● **EXERCISE DESCRIPTION**: Your task is to write out every line of the data exactly. Drop the pictures.

● **RECORDS SUPPLIED**:

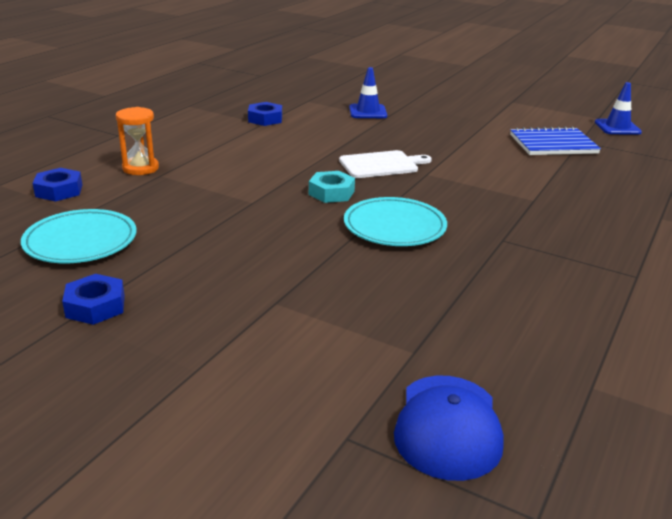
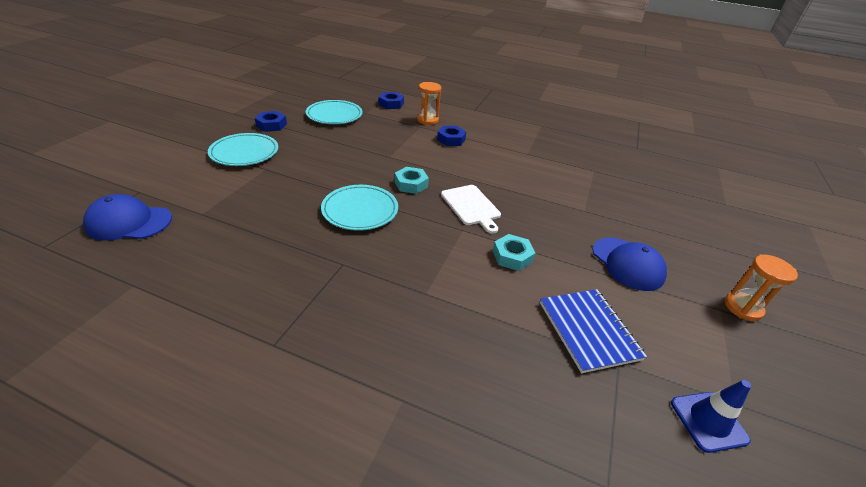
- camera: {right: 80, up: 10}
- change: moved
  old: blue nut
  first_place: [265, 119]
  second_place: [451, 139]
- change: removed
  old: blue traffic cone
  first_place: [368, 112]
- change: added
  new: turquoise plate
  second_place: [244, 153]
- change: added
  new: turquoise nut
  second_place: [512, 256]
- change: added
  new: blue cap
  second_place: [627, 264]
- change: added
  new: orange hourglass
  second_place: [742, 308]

● **YOUR SOLUTION**:
- camera: {right: 80, up: 10}
- change: moved
  old: blue nut
  first_place: [265, 119]
  second_place: [451, 139]
- change: removed
  old: blue traffic cone
  first_place: [368, 112]
- change: added
  new: turquoise plate
  second_place: [244, 153]
- change: added
  new: turquoise nut
  second_place: [512, 256]
- change: added
  new: blue cap
  second_place: [627, 264]
- change: added
  new: orange hourglass
  second_place: [742, 308]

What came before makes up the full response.